Work order:
Your answer should be an exact copy of all the entries, free of pictures.

Supplied entries:
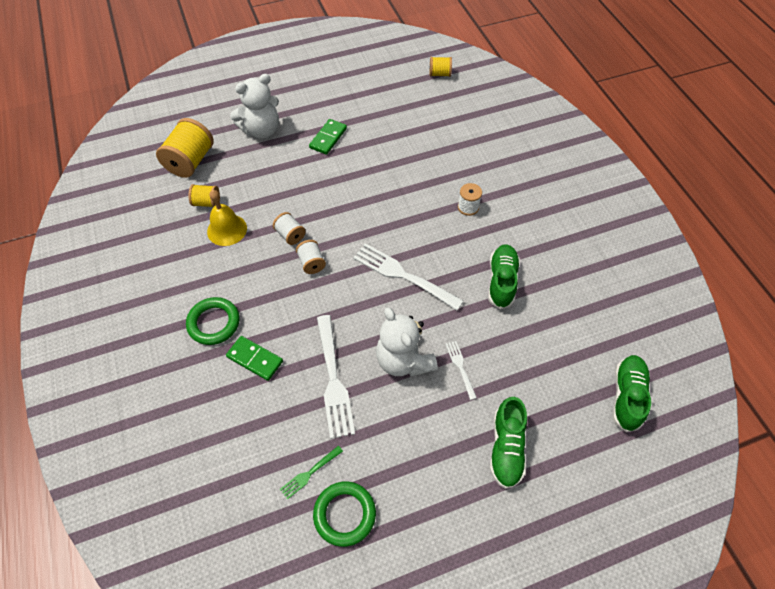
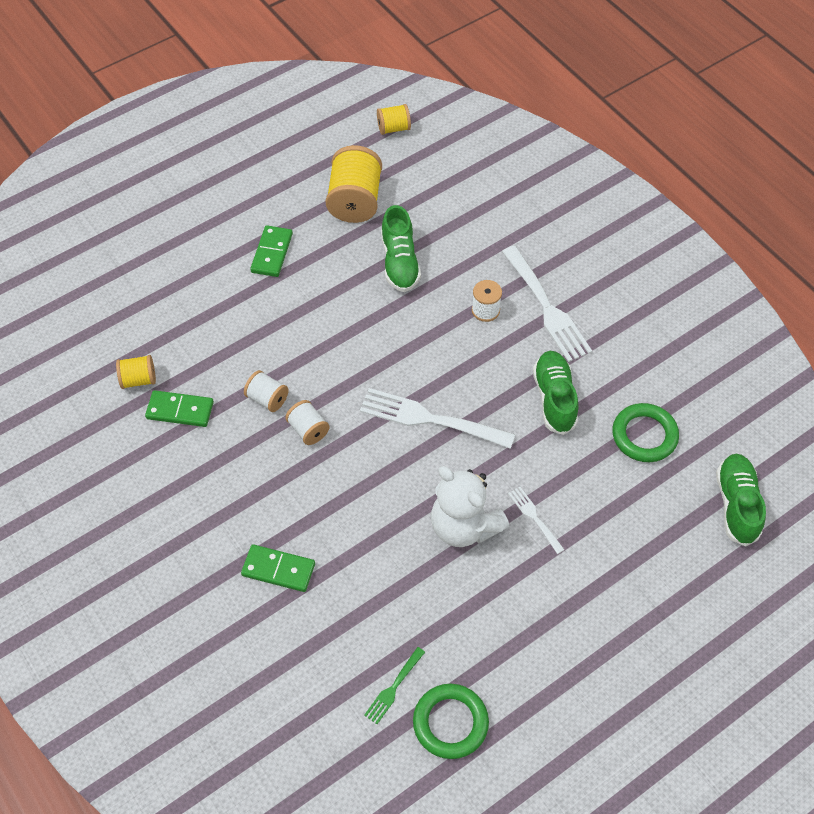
camera: 15 degrees left, 0 degrees up
(190, 161) = (93, 326): yellow spool -> yellow spool (355, 201)
(214, 323) = (209, 537): green ring -> green ring (644, 435)
(227, 229) = (180, 410): yellow bell -> green domino
(261, 130) = (176, 260): white teddy bear -> none
(333, 378) = (384, 569): white fork -> white fork (546, 307)
(506, 448) = (614, 599): green shoe -> green shoe (399, 262)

Exercise solution:
camera: 15 degrees left, 0 degrees up
(190, 161) = (93, 326): yellow spool -> yellow spool (355, 201)
(214, 323) = (209, 537): green ring -> green ring (644, 435)
(227, 229) = (180, 410): yellow bell -> green domino
(261, 130) = (176, 260): white teddy bear -> none
(333, 378) = (384, 569): white fork -> white fork (546, 307)
(506, 448) = (614, 599): green shoe -> green shoe (399, 262)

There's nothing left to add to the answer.